── RECORDS FOR THE TASK

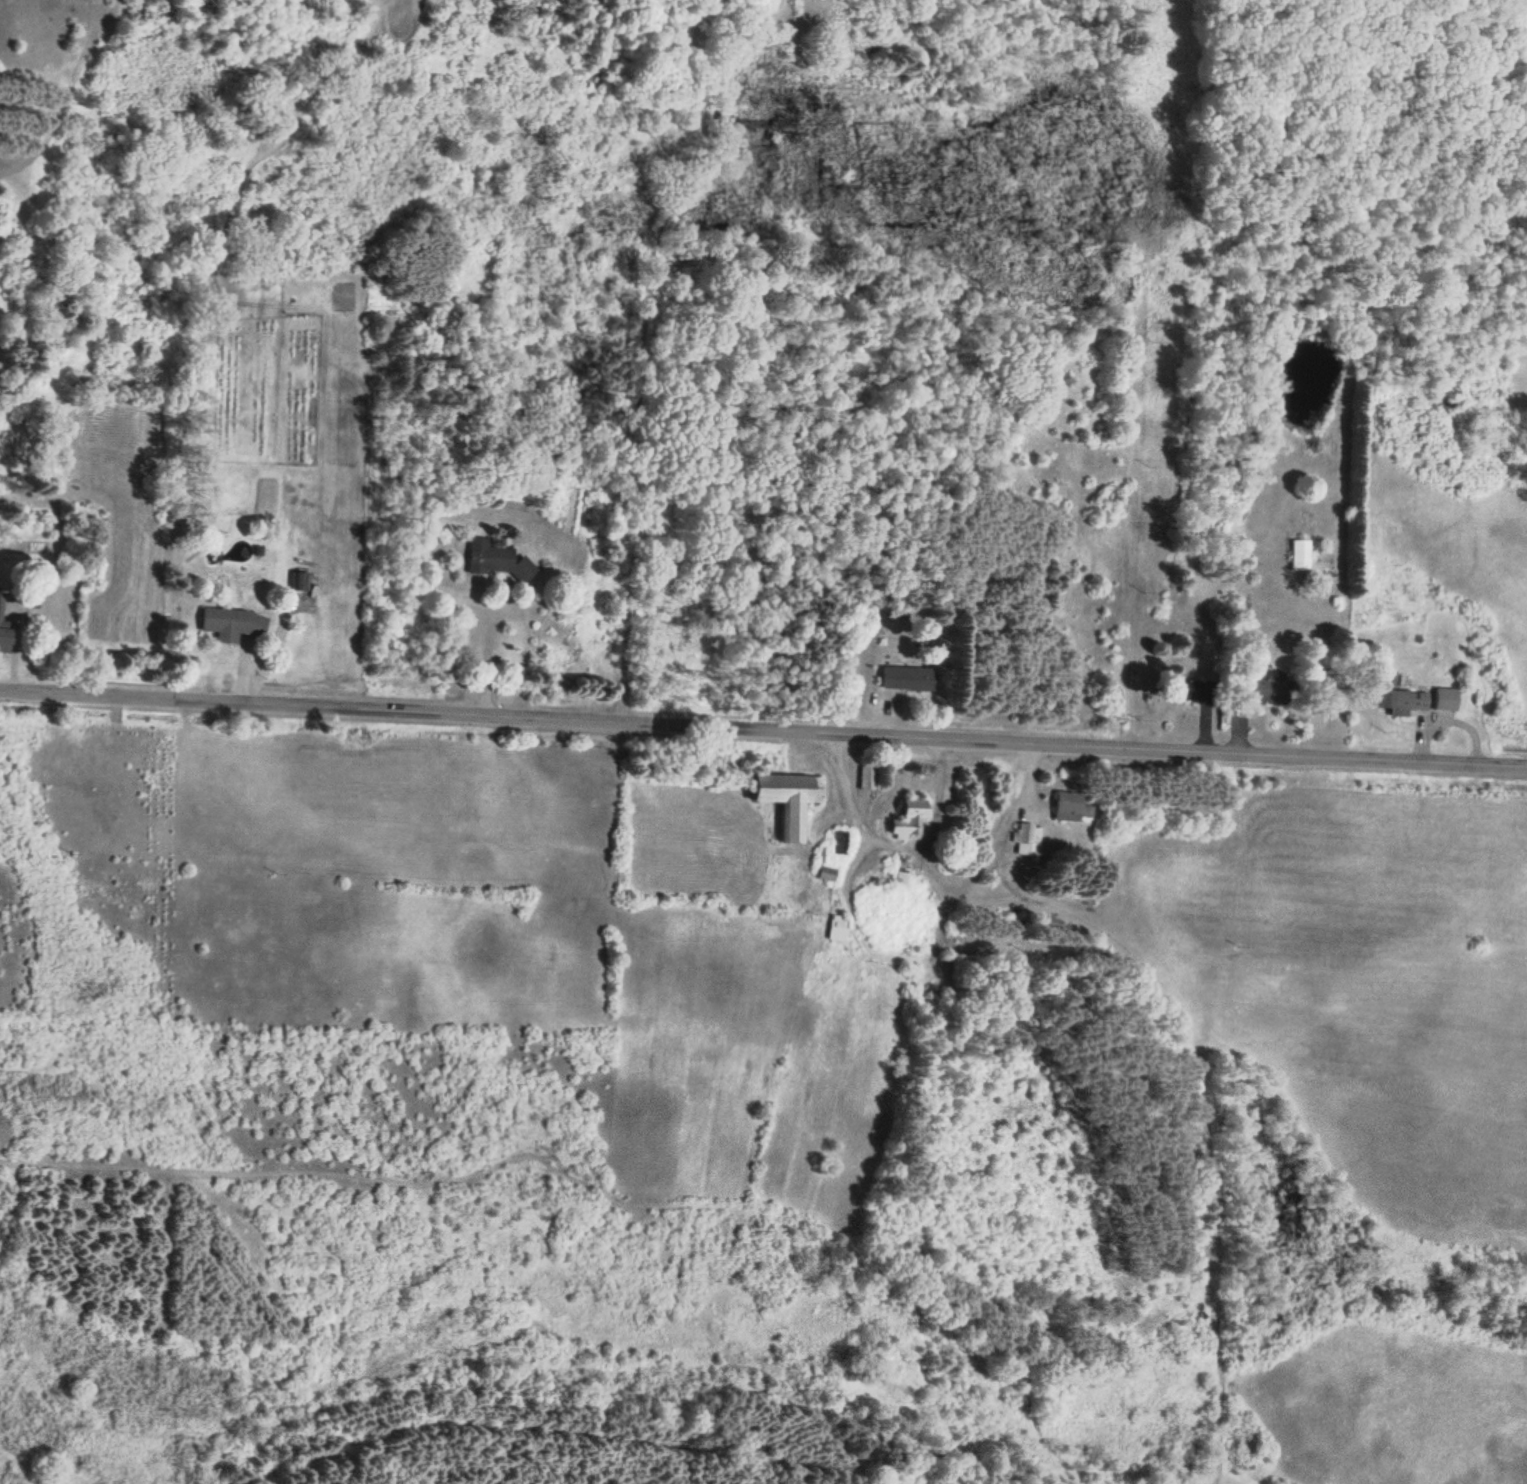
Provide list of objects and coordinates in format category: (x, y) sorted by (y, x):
building: (1294, 555)
building: (486, 557)
building: (234, 624)
building: (6, 639)
building: (902, 678)
building: (1251, 686)
building: (1183, 691)
building: (1409, 701)
road: (763, 727)
building: (862, 778)
building: (780, 801)
building: (1067, 806)
building: (899, 820)
building: (1022, 841)
building: (833, 929)

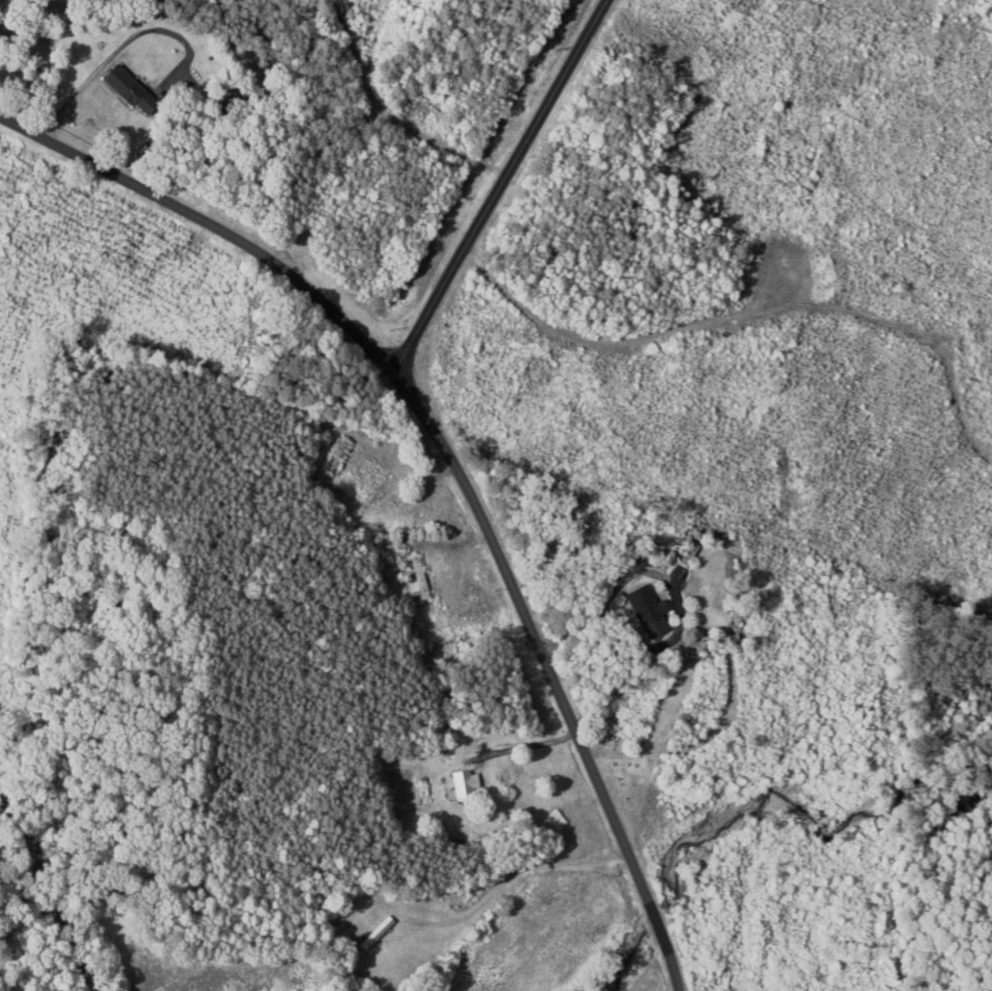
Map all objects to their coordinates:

────

■ **TASK DIRECTIONS**
Everything in the data above, apart from the pictures, should be retyped exactly.

■ **RESPONSE BOX**
Provide list of objects and coordinates in format category: (x, y) sorted by (y, x):
building: (1294, 555)
building: (486, 557)
building: (234, 624)
building: (6, 639)
building: (902, 678)
building: (1251, 686)
building: (1183, 691)
building: (1409, 701)
road: (763, 727)
building: (862, 778)
building: (780, 801)
building: (1067, 806)
building: (899, 820)
building: (1022, 841)
building: (833, 929)

Map all objects to their coordinates:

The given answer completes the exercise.